--- Start INPUT DATA ---
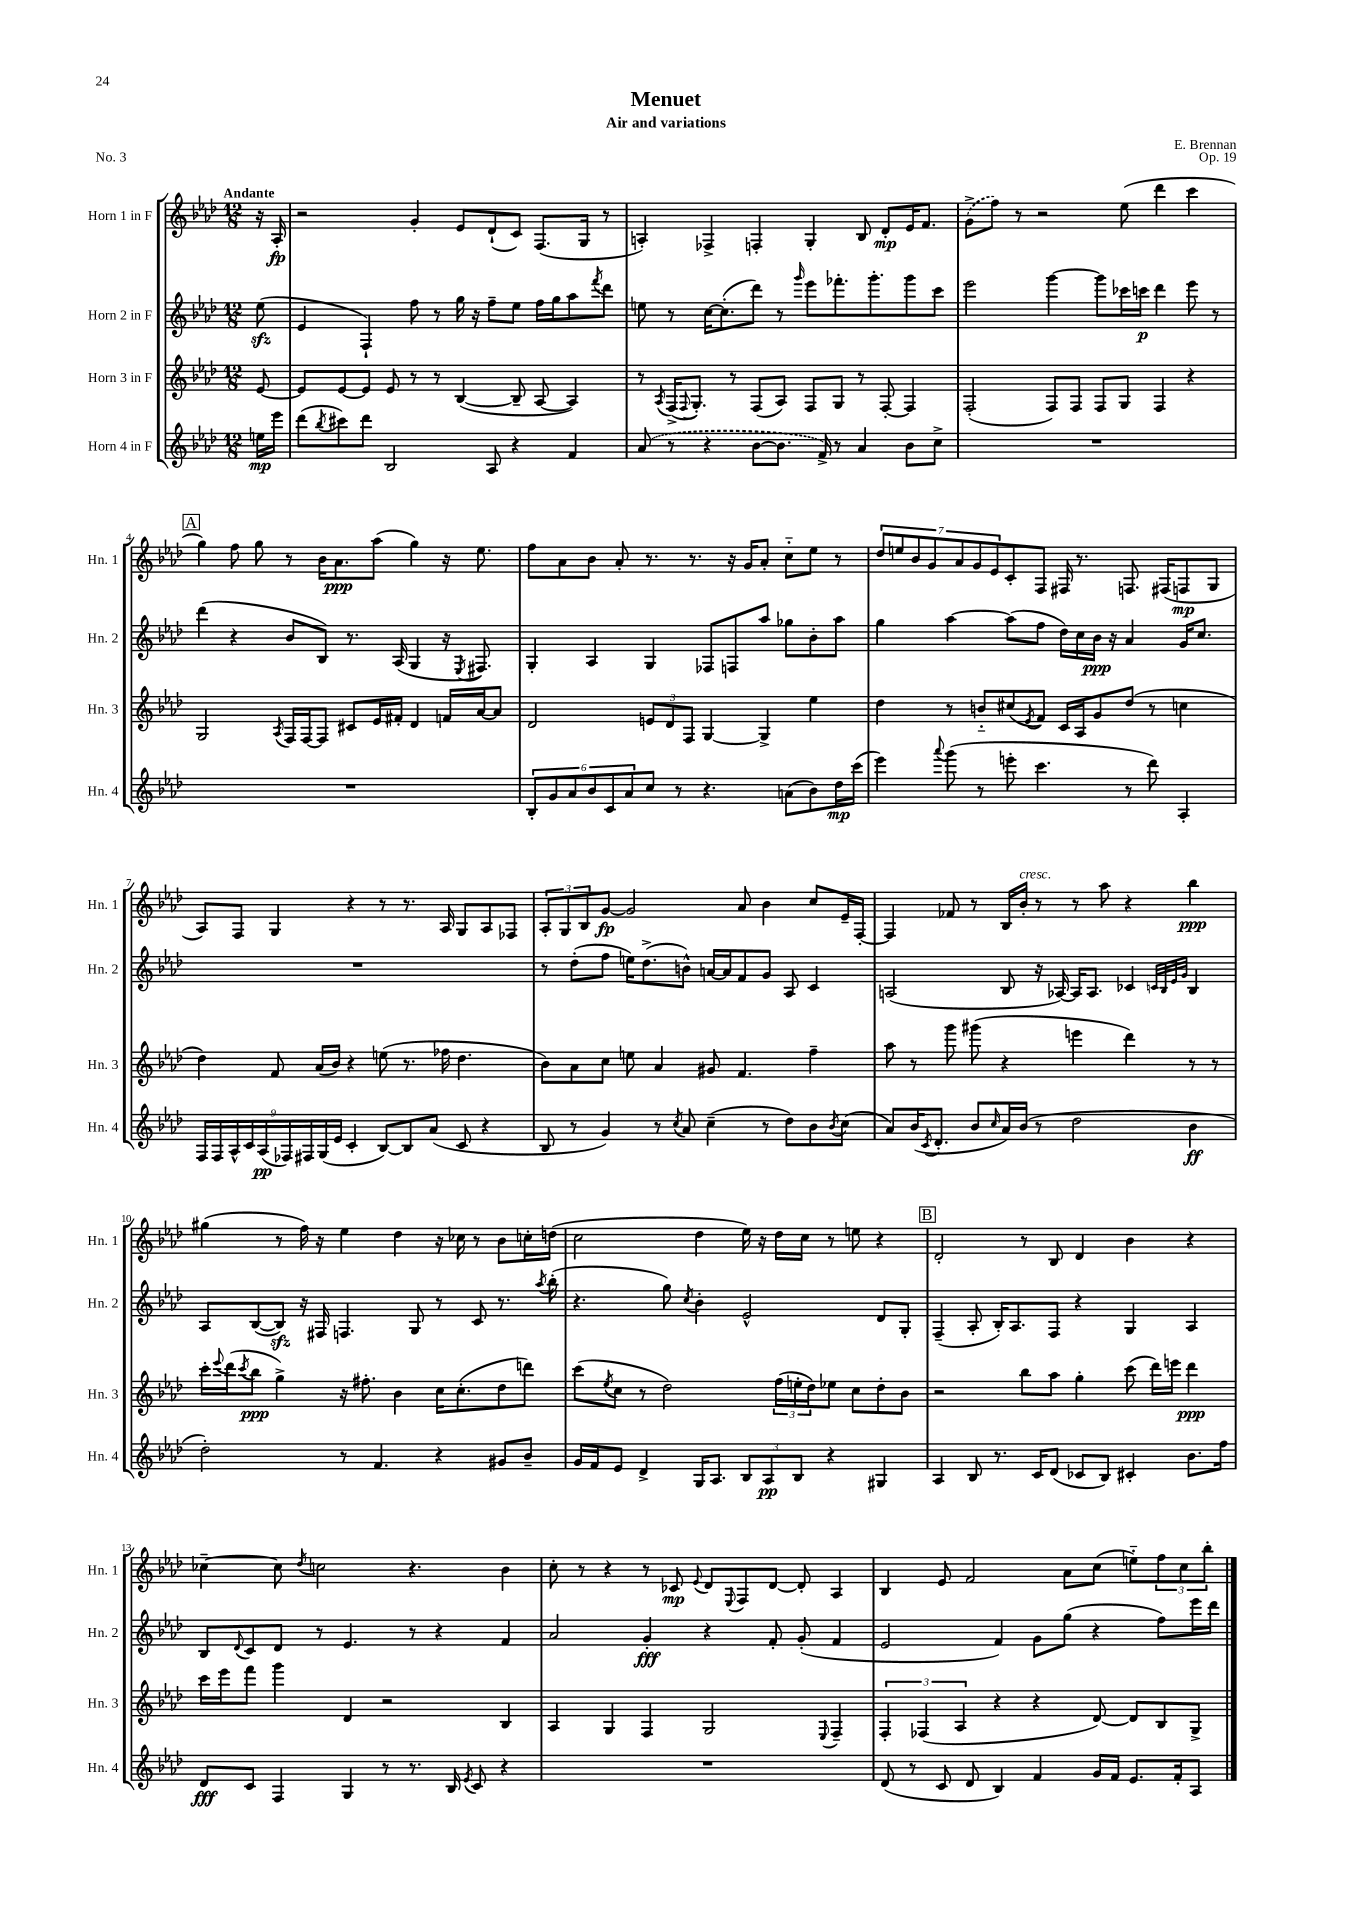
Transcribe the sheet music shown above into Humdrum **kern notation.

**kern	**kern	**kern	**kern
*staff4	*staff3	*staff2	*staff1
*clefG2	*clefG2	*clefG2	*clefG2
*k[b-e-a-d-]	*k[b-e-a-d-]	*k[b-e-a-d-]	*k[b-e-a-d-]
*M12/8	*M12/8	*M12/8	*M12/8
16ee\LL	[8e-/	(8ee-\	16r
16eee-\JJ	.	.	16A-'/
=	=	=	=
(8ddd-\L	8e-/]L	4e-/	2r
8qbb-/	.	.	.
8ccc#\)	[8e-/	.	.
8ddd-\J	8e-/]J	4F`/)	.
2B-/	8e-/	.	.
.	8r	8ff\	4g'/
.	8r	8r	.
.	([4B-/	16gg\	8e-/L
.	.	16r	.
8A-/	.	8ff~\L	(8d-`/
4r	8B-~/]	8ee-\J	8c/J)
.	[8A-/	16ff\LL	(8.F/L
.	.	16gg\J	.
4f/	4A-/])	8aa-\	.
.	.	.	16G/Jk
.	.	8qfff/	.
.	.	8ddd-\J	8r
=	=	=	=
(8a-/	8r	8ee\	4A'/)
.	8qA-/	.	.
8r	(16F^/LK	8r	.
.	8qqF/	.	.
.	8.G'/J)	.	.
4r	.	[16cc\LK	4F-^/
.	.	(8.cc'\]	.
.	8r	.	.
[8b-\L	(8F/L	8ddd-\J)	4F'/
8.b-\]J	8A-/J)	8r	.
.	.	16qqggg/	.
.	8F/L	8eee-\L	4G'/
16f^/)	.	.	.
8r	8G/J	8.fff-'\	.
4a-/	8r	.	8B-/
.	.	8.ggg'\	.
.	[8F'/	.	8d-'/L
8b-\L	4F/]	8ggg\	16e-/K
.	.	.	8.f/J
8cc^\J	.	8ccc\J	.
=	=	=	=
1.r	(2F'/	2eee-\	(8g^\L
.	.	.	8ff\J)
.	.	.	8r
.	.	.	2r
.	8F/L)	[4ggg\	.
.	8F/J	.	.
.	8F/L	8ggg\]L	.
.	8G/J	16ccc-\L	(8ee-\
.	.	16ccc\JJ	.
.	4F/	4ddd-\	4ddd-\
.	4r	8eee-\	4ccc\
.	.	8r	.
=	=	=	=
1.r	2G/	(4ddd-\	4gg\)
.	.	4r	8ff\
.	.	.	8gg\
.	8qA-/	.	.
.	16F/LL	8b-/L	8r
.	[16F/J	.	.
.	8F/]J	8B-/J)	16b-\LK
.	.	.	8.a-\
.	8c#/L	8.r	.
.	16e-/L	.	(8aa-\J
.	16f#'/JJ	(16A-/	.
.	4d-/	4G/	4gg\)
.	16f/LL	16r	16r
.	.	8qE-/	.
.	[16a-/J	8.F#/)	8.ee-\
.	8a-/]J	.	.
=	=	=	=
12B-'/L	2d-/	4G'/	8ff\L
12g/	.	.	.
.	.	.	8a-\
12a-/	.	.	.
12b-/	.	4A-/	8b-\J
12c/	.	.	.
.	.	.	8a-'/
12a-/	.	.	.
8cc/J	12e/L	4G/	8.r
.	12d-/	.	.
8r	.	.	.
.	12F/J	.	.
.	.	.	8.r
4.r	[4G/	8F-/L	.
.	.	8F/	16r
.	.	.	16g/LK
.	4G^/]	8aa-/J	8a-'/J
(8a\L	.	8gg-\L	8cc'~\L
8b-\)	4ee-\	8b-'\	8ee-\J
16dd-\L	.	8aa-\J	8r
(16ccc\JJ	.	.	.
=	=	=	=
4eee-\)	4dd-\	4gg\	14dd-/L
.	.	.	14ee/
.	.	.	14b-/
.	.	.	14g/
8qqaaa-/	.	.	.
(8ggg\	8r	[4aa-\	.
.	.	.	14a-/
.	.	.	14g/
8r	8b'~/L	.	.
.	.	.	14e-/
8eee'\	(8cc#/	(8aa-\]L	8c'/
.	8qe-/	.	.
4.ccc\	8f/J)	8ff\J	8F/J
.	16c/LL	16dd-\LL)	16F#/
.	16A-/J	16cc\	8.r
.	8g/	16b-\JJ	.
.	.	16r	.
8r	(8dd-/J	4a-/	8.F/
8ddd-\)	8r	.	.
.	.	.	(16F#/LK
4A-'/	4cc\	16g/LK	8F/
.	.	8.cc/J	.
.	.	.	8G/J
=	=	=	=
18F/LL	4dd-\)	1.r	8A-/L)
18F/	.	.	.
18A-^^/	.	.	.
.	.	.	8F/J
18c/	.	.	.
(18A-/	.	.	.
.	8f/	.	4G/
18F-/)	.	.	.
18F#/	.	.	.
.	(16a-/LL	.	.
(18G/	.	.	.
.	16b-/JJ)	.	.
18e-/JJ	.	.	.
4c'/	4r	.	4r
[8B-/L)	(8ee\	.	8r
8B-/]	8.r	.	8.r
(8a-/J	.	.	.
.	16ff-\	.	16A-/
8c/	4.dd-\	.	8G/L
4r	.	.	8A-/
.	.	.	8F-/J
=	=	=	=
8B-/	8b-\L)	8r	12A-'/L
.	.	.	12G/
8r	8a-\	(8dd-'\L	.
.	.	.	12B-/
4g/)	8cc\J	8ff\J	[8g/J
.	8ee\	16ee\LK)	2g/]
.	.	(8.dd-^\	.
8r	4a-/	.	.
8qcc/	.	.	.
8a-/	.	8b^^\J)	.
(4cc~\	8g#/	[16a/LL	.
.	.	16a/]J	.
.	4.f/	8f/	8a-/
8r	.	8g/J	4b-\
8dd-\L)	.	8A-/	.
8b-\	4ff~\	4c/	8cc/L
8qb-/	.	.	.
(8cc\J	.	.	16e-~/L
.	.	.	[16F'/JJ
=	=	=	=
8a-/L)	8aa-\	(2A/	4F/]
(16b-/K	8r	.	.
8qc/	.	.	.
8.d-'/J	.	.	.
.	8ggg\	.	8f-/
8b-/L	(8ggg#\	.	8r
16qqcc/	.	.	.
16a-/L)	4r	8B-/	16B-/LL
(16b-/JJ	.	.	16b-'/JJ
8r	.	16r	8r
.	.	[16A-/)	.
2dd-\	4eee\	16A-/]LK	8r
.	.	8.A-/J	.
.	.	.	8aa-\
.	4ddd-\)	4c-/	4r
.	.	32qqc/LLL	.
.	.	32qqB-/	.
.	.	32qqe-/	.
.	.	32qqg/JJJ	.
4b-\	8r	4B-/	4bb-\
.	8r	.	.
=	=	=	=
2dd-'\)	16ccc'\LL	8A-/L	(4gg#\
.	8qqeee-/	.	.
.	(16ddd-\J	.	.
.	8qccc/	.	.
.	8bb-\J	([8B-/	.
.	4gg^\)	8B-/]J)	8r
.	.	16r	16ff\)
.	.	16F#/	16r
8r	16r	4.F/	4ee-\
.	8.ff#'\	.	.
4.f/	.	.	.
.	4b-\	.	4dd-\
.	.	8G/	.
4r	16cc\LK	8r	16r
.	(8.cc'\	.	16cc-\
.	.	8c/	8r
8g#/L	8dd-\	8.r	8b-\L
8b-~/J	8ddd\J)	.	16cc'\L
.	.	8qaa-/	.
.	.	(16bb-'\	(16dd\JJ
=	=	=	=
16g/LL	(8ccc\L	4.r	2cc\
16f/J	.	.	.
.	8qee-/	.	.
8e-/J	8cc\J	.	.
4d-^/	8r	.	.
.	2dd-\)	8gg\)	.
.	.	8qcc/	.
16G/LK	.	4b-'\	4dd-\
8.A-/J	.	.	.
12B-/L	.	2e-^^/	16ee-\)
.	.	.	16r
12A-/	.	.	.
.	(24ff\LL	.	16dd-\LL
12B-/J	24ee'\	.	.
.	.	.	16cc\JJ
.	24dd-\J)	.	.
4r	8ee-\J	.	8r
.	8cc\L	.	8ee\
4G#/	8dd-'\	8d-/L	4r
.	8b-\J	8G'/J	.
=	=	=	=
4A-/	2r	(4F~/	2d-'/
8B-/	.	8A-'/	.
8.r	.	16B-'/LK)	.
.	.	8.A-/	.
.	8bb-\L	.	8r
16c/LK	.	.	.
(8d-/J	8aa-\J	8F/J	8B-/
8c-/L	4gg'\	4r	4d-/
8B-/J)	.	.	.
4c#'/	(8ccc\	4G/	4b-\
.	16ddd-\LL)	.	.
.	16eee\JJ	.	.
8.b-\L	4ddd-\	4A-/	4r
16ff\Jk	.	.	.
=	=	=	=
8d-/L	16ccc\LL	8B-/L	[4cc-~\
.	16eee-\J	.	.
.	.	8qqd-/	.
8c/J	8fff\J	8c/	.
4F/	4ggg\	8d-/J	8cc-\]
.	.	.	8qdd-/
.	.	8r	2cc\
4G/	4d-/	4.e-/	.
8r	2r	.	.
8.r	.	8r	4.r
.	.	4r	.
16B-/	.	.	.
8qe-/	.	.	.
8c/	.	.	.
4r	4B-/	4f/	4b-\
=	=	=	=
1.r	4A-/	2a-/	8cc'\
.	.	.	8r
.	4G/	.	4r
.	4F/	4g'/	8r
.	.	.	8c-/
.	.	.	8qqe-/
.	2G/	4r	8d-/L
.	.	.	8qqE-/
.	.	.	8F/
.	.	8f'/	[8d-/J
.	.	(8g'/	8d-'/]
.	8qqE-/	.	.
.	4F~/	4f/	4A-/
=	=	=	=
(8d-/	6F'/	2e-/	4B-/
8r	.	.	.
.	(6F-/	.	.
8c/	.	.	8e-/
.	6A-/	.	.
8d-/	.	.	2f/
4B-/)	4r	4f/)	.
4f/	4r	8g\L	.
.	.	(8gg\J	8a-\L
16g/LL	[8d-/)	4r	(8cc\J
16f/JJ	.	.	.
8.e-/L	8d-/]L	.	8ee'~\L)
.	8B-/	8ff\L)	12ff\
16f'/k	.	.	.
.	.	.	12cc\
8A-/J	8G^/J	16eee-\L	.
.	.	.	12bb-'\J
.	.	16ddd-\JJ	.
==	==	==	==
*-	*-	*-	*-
--- End INPUT DATA ---
Count the lines in the records above that contain the string "kern". Reply with that number alone.

2